For each line of the listing below that contains the string "parking", copy the line.

**DATA IN THIS EXERCISE**
+++
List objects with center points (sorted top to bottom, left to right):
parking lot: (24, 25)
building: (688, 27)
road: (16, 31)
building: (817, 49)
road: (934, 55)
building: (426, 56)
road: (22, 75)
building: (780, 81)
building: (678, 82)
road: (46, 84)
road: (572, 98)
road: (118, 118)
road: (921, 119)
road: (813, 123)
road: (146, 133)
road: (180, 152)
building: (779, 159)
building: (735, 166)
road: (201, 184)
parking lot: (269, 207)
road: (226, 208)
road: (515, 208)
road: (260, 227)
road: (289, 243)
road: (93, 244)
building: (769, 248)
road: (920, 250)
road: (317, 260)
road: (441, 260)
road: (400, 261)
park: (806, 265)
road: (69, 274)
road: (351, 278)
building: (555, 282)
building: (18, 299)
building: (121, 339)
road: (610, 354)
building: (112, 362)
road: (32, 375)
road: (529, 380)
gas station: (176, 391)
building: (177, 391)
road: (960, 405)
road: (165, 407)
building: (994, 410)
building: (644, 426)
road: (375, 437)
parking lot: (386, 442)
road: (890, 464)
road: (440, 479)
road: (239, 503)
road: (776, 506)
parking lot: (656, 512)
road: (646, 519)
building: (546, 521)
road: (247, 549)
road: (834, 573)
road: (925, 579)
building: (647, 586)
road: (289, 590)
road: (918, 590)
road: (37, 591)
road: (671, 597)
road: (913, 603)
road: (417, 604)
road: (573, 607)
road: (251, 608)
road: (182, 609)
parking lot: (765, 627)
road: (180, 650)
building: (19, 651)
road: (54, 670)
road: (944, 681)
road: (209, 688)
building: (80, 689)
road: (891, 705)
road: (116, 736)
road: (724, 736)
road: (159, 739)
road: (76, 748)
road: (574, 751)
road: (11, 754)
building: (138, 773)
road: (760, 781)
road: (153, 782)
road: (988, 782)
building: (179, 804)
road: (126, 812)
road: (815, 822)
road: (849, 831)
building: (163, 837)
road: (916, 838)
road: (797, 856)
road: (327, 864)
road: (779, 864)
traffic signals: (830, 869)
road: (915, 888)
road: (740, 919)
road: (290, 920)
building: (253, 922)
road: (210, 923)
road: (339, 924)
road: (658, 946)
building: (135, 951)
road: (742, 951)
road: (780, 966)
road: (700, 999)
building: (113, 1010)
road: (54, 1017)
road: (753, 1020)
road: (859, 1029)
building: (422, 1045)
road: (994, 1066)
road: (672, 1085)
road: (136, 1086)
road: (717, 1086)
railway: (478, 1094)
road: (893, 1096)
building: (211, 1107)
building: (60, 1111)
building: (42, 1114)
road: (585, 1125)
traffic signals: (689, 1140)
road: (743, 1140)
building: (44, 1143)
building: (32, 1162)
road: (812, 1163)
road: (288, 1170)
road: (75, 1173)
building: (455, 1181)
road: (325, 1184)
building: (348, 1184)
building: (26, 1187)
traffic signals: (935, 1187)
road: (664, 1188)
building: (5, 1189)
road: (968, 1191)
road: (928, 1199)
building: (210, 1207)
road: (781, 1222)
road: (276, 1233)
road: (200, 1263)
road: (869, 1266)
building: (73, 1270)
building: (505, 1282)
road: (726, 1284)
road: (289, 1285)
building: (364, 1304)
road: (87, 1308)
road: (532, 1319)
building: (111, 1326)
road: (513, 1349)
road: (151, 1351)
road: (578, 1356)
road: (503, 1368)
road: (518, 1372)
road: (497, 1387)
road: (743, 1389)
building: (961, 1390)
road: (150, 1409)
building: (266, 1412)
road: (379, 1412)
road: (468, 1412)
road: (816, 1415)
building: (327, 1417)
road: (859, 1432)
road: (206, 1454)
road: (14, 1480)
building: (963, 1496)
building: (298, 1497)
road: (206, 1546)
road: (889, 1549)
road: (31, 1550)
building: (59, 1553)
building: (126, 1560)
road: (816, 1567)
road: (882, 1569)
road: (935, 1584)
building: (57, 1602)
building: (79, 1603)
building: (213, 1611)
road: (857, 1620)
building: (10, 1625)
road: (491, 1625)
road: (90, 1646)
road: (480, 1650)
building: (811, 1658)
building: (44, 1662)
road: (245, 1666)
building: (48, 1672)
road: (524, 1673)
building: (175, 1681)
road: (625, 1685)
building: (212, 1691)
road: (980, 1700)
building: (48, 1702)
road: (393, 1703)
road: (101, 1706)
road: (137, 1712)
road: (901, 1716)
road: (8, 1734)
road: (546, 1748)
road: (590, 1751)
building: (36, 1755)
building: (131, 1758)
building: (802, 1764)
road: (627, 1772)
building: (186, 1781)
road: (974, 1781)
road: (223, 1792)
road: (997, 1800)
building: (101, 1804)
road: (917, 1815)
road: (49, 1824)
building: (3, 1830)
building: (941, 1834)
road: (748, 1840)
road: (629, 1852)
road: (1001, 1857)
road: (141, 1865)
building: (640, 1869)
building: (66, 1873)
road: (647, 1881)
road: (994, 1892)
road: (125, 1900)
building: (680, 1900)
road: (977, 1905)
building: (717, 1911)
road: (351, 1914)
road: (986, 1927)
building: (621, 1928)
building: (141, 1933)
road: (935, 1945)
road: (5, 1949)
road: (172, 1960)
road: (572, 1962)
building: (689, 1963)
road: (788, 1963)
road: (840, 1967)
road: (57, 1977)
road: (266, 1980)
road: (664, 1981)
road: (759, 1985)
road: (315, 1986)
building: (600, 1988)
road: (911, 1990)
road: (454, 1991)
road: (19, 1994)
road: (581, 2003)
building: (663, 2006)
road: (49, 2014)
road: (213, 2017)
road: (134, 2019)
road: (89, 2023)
+++
**PROBLEM SOLUTION**
parking lot: (24, 25)
parking lot: (269, 207)
parking lot: (386, 442)
parking lot: (656, 512)
parking lot: (765, 627)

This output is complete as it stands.